▶ **Data**

'''

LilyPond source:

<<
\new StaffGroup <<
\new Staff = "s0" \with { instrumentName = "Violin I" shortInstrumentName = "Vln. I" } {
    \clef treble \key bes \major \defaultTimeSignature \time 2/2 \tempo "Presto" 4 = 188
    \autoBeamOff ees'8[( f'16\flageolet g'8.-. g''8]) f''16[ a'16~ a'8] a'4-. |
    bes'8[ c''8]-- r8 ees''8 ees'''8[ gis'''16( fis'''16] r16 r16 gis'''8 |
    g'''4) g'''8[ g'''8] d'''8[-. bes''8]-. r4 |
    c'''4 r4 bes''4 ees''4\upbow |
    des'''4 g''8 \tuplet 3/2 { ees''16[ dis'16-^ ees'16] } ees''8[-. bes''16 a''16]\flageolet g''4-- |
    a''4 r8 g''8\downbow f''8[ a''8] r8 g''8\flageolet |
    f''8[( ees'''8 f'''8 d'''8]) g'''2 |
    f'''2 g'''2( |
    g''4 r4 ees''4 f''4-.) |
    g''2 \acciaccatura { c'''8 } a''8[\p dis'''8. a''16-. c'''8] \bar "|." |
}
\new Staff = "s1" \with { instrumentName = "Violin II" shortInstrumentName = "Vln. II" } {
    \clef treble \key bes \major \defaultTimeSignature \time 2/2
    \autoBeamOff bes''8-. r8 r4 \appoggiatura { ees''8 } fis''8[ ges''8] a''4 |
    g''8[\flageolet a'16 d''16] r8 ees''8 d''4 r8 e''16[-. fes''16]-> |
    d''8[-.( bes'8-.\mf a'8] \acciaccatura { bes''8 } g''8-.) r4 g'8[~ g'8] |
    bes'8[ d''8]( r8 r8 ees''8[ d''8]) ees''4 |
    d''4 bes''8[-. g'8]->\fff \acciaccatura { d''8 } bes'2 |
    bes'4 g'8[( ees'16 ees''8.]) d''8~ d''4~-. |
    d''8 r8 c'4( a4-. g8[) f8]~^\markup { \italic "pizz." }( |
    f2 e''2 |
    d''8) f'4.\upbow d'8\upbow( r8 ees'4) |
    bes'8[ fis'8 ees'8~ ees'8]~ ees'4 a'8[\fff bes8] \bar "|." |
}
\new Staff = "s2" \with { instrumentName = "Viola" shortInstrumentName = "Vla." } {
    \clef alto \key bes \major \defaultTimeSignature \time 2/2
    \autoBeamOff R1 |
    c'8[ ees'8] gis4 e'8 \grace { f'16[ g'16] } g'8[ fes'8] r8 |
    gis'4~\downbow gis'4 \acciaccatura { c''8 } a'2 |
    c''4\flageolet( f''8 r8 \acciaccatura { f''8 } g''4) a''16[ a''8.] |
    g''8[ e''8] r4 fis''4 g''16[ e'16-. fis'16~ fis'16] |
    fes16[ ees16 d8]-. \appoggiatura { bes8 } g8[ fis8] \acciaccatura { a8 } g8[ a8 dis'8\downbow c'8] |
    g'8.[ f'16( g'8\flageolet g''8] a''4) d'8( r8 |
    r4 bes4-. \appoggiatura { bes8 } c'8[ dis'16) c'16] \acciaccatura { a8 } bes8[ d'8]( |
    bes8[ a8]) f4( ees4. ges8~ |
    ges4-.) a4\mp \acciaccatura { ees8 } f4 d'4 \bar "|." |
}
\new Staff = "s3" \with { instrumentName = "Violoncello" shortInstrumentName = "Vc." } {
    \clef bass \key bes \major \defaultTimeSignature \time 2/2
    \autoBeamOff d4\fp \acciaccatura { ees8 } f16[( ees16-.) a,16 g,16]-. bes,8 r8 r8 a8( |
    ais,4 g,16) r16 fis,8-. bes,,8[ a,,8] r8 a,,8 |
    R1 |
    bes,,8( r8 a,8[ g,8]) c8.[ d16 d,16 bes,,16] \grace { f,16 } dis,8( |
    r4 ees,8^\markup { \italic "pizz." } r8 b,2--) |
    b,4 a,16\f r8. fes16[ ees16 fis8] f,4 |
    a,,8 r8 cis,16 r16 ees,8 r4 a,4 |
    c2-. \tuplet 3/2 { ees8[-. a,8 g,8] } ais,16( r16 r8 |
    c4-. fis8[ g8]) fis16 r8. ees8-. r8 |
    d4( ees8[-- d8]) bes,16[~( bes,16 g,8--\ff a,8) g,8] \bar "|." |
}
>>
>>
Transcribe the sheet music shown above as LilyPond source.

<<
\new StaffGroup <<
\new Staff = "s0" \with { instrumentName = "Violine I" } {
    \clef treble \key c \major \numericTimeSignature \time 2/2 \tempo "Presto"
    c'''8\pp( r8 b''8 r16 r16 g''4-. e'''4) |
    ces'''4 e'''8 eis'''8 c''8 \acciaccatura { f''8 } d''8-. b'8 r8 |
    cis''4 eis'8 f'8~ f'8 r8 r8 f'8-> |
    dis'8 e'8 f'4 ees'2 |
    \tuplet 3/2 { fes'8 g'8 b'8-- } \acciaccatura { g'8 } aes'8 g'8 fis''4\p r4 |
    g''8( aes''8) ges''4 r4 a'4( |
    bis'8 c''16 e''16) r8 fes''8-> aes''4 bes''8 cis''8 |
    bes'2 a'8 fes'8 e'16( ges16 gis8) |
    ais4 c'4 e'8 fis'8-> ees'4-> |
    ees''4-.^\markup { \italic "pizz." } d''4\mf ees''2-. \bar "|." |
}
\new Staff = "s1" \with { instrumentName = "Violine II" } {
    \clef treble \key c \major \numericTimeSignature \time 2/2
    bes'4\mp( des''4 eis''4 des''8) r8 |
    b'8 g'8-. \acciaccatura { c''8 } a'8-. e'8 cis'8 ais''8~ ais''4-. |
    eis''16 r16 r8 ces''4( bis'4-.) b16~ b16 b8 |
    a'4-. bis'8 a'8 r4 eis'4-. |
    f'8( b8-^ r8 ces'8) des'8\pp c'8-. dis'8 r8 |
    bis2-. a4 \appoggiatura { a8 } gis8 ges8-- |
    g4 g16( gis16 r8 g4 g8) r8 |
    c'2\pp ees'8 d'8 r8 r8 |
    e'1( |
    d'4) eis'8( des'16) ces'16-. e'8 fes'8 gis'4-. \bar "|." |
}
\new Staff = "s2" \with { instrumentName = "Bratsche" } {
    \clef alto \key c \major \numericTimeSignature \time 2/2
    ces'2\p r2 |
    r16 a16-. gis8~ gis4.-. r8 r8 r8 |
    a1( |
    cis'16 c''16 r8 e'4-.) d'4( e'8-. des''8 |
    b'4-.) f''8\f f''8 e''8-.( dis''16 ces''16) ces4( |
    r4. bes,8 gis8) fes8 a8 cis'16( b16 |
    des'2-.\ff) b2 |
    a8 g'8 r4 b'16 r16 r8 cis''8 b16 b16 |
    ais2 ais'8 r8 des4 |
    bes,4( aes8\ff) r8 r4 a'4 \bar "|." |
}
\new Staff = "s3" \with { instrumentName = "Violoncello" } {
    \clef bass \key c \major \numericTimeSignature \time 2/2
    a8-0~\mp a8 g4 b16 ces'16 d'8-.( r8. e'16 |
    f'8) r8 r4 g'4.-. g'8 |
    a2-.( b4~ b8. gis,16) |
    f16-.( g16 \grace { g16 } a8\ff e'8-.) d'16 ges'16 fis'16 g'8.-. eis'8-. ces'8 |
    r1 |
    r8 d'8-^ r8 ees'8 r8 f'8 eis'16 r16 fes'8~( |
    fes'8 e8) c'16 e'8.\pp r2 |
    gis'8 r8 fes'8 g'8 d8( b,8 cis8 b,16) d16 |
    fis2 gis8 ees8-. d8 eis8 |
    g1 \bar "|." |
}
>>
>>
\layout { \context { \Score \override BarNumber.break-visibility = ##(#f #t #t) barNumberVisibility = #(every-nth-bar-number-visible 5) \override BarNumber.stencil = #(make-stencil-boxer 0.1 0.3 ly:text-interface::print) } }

'''

▶ **Task**
Which lines in the entries above contain the string "upbow"? Pull out each of those lines and copy it in full.

▶ **Response to the exercise**
    c'''4 r4 bes''4 ees''4\upbow |
    d''8) f'4.\upbow d'8\upbow( r8 ees'4) |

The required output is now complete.